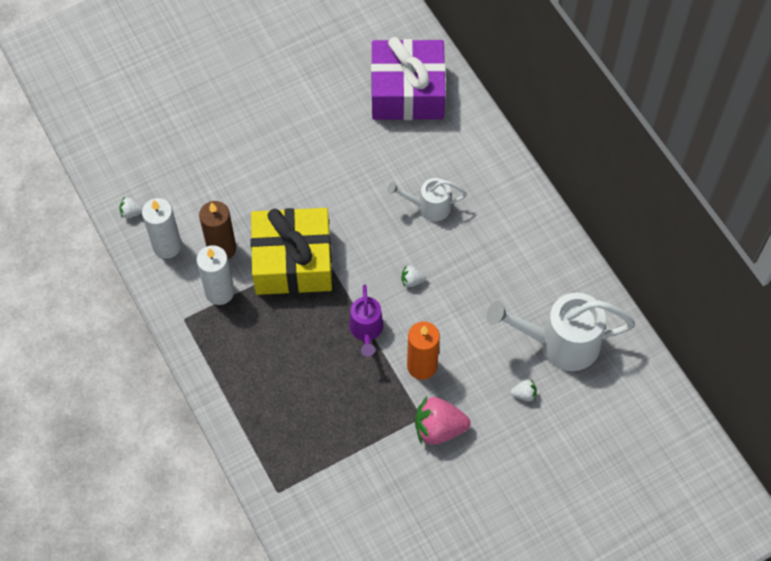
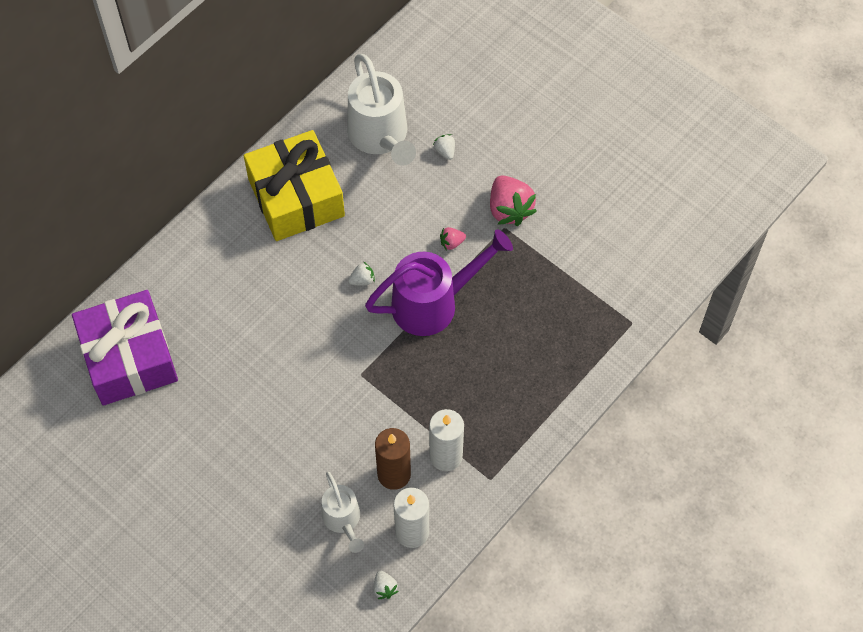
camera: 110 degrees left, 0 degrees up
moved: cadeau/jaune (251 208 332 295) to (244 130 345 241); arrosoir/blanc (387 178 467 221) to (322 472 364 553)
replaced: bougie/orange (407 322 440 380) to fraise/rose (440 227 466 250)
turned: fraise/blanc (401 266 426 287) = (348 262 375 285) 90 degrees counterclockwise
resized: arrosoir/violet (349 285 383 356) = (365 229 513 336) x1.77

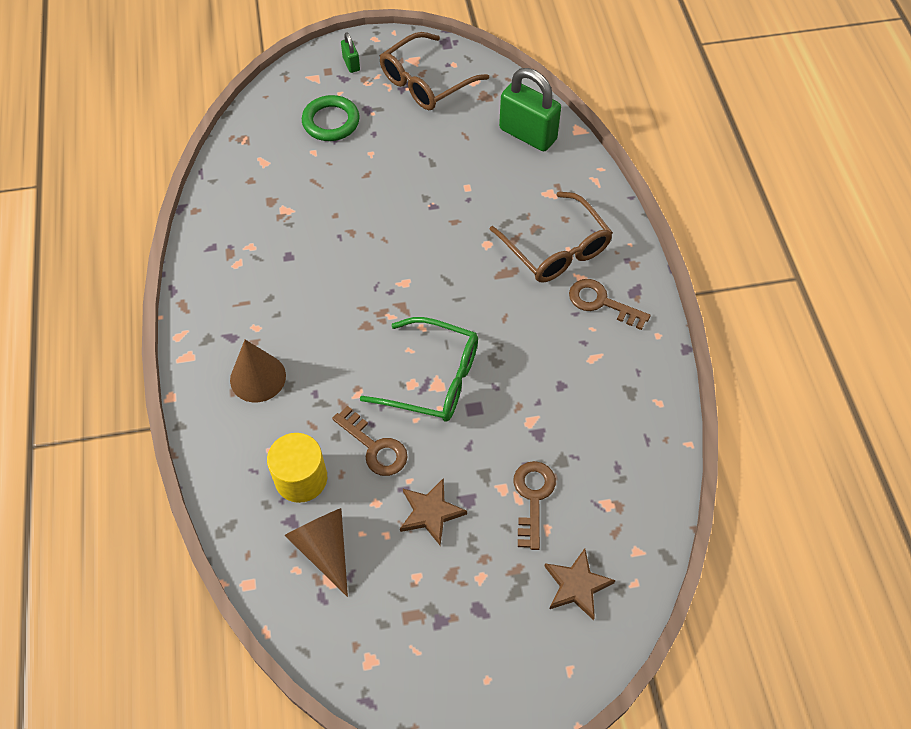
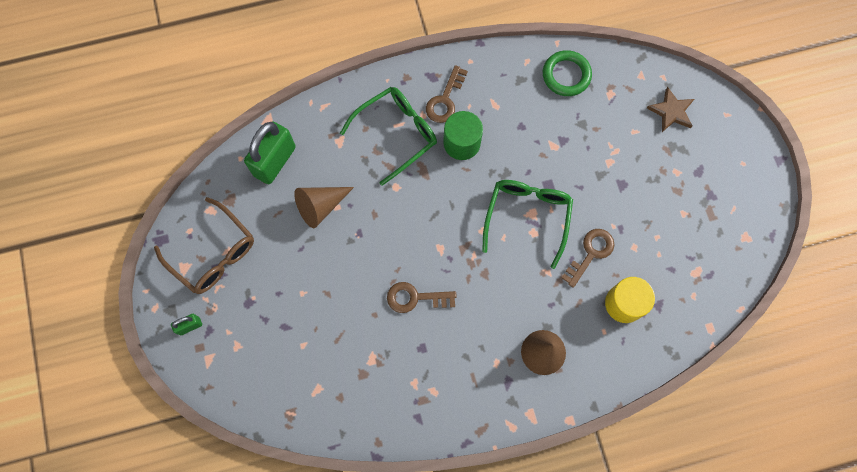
camera: 95 degrees left, 15 degrees up
removed: étoile/marron (400 478 467 546)
added: cylindre/vert (443 111 483 160)
moved: cône/marron (284 508 348 597) to (294 187 354 228); anneau/vert (302 95 360 141) to (543 50 592 96); clé/marron (514 461 556 550) to (387 282 457 313)
recoloured: lunettes/marron (489 191 613 282) to lunettes/vert (340 87 437 186)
※ ※ ※
▸ EXERCISE
Repeat exactly, and only, the lines from the line with "moved: cône/marron (284" through the end of the listing above, both ends included.

▸ RESULT FOR THIS EXERCISE
moved: cône/marron (284 508 348 597) to (294 187 354 228); anneau/vert (302 95 360 141) to (543 50 592 96); clé/marron (514 461 556 550) to (387 282 457 313)
recoloured: lunettes/marron (489 191 613 282) to lunettes/vert (340 87 437 186)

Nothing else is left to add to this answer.